TASK INSTRUCTIONS | Retype every line from the top of the entries down to the one with "green pan (no.", both included, and skip the pictures.

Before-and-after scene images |
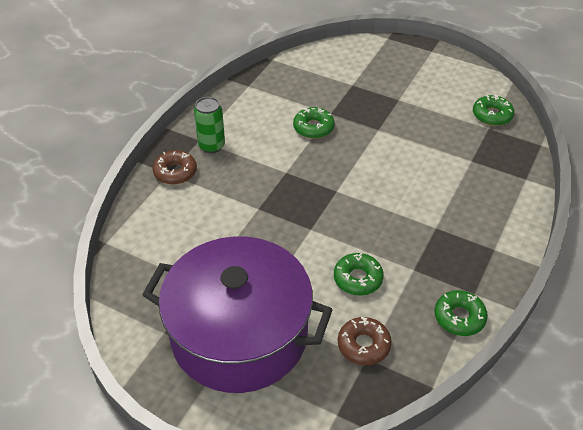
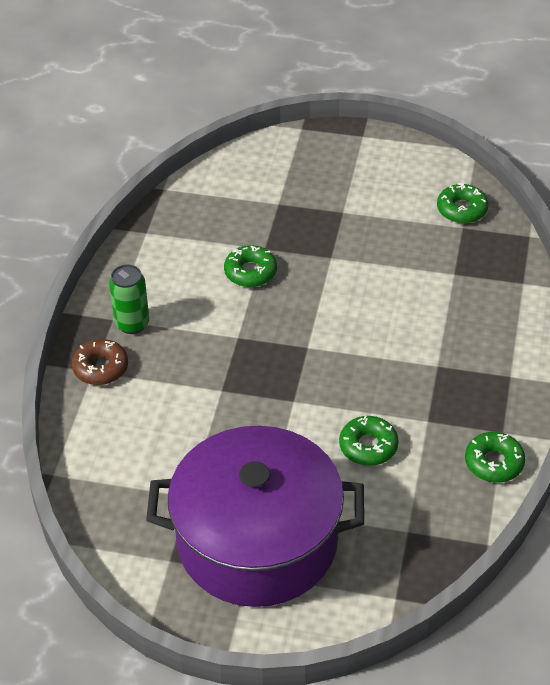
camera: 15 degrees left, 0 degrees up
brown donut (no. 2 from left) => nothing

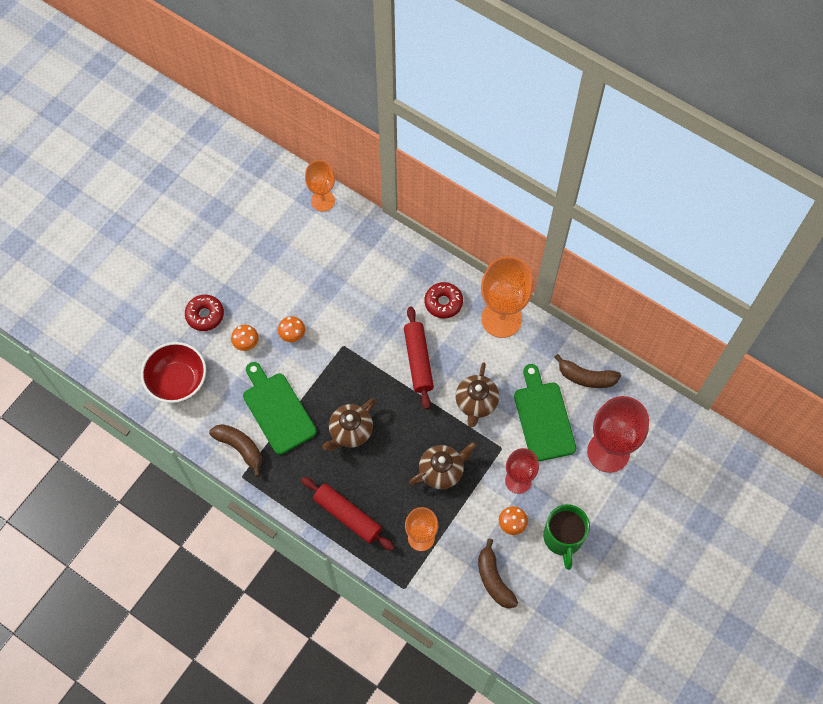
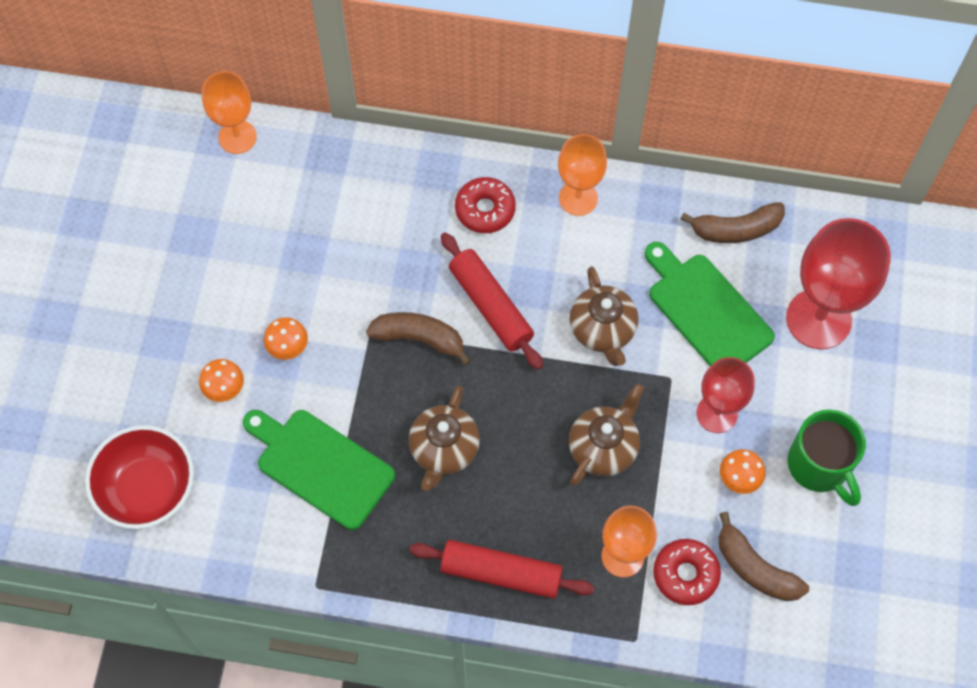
camera: 25 degrees left, 0 degrees up
red donut (no. 1 from left in the first image) => red donut (no. 2 from left), shifted
brown banana (no. 1 from left), shifted
orange goblet (no. 3 from left in the first image) => orange goblet (no. 2 from left), x0.62

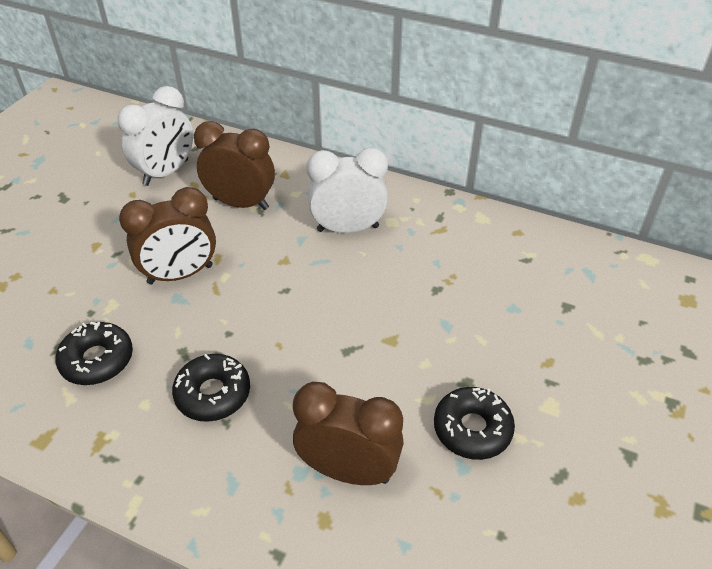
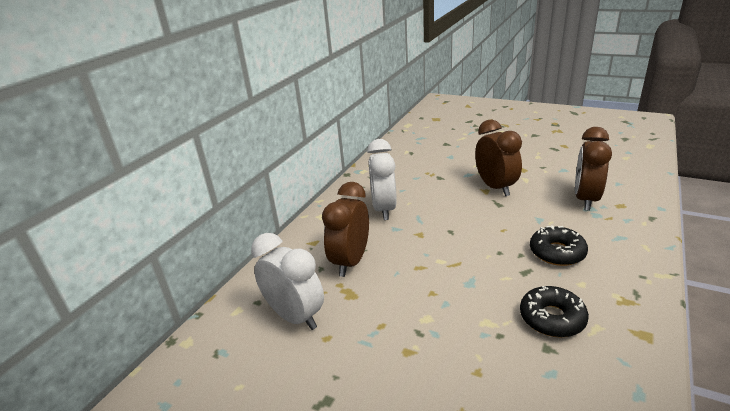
camera: 85 degrees left, 15 degrees down
brown clock (no. 1 from left in the first image) => brown clock (no. 2 from left), shifted
black donut (no. 3 from left) => nothing

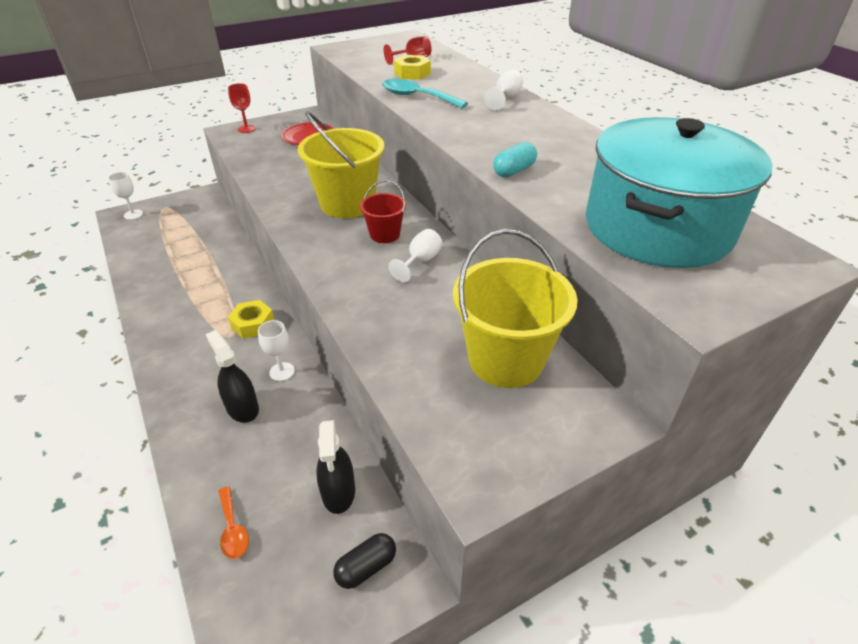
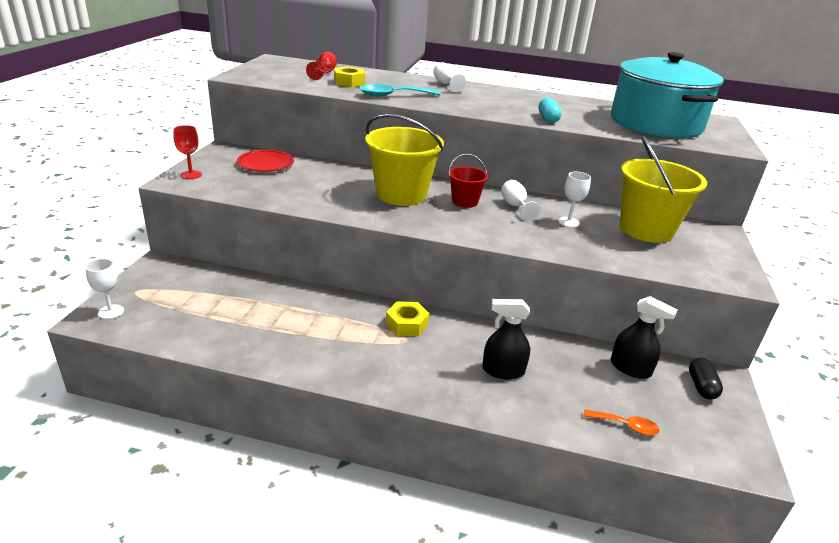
camera: 50 degrees left, 10 degrees down
white goblet (no. 2 from left in the first image) => white goblet (no. 4 from left), shifted

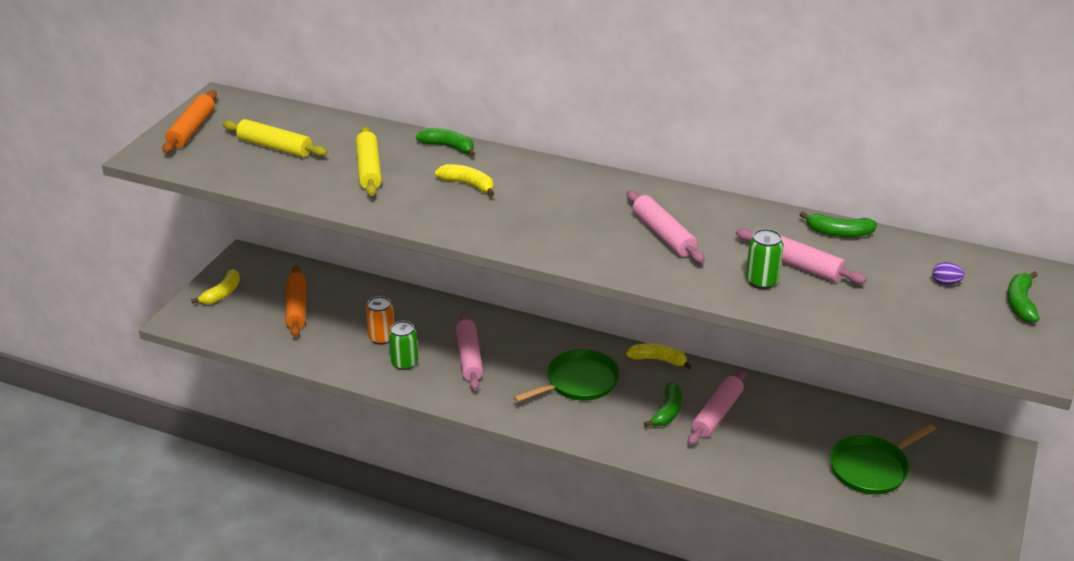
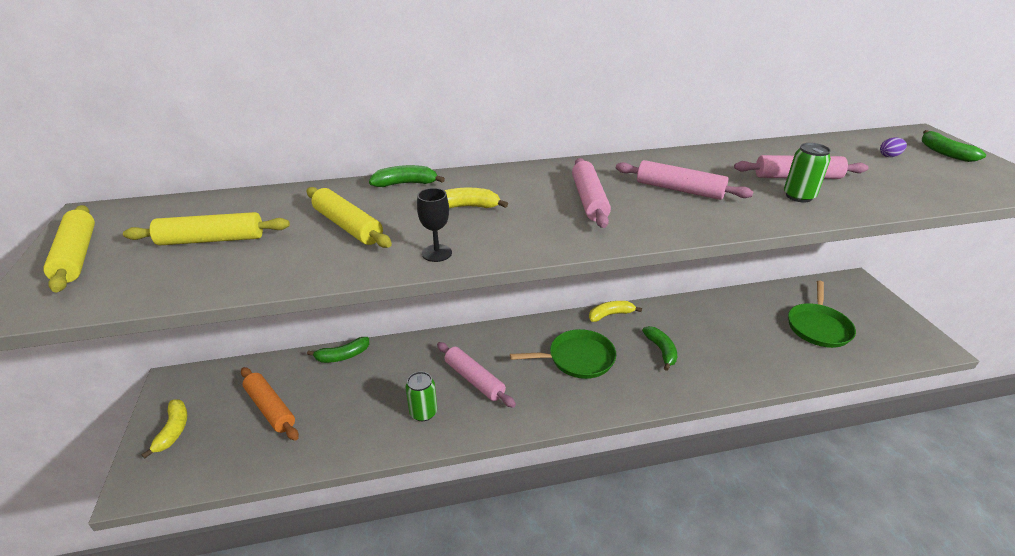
camera: 35 degrees left, 0 degrees up
orange rolling pin (no. 1 from left) => yellow rolling pin (no. 1 from left)
orange can => nothing
green pan (no. 1 from left), 60 degrees clockwise
pink rolling pin (no. 3 from left in the first image) => pink rolling pin (no. 2 from left), shifted
green banana (no. 3 from left in the first image) => green banana (no. 1 from left), shifted
nothing => black goblet

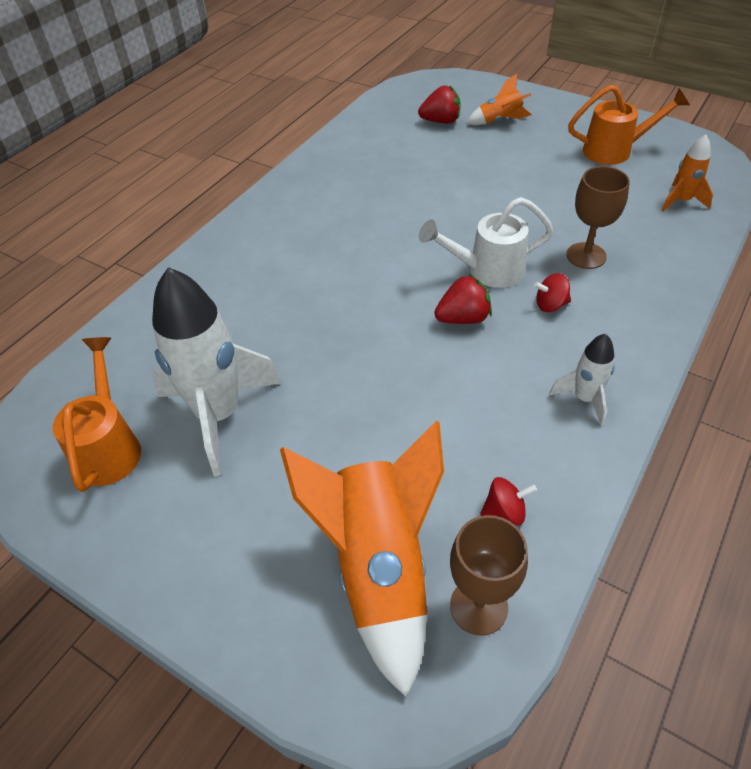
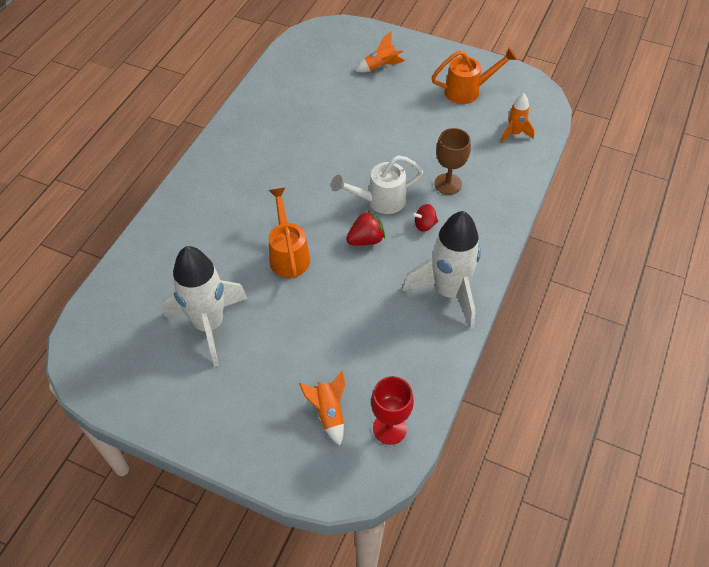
camera: 10 degrees left, 5 degrees up
orange watering can (no. 1 from left), shifted
orange rocket (no. 1 from left), x0.49
red strawberry (no. 1 from left) => nothing
brown goblet (no. 1 from left) => red goblet
red spinning top (no. 1 from left) => nothing
white rocket (no. 2 from left), x2.05

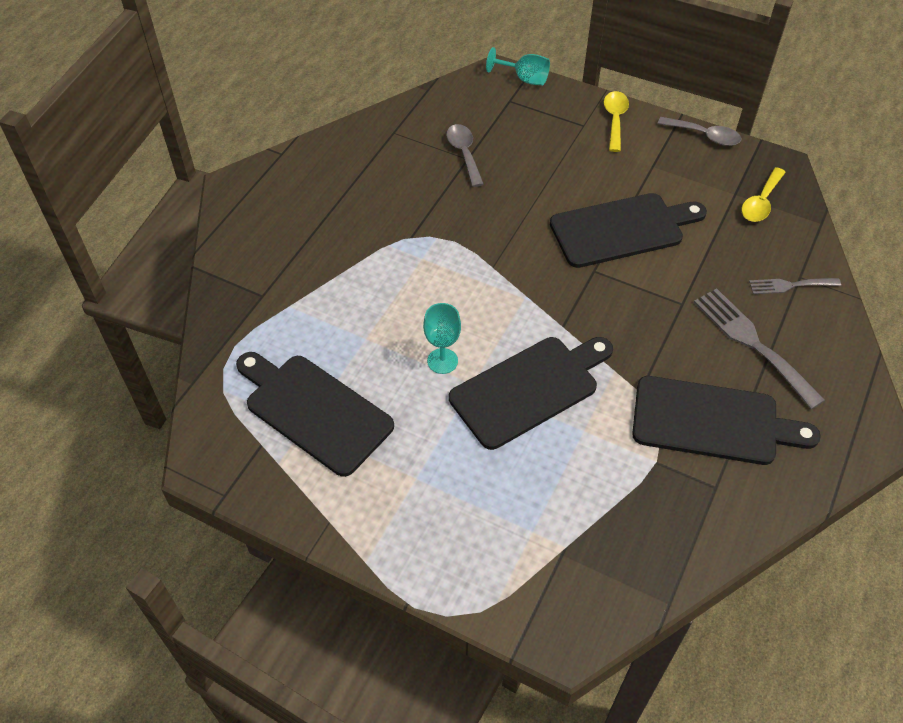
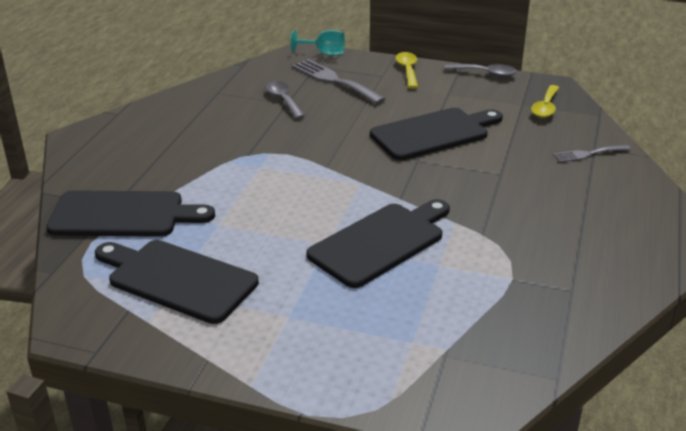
camera: 10 degrees left, 20 degrees down
turquoise goblet (no. 1 from left) => nothing
black cutting board (no. 4 from left in the first image) => black cutting board (no. 1 from left), shifted
grey fork (no. 1 from left), shifted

RESULT OF THE TASK |
camera: 15 degrees left, 0 degrees up
brown donut (no. 2 from left) => nothing

camera: 25 degrees left, 0 degrees up
red donut (no. 1 from left in the first image) => red donut (no. 2 from left), shifted
brown banana (no. 1 from left), shifted
orange goblet (no. 3 from left in the first image) => orange goblet (no. 2 from left), x0.62

camera: 85 degrees left, 15 degrees down
brown clock (no. 1 from left in the first image) => brown clock (no. 2 from left), shifted
black donut (no. 3 from left) => nothing

camera: 50 degrees left, 10 degrees down
white goblet (no. 2 from left in the first image) => white goblet (no. 4 from left), shifted

camera: 35 degrees left, 0 degrees up
orange rolling pin (no. 1 from left) => yellow rolling pin (no. 1 from left)
orange can => nothing
green pan (no. 1 from left), 60 degrees clockwise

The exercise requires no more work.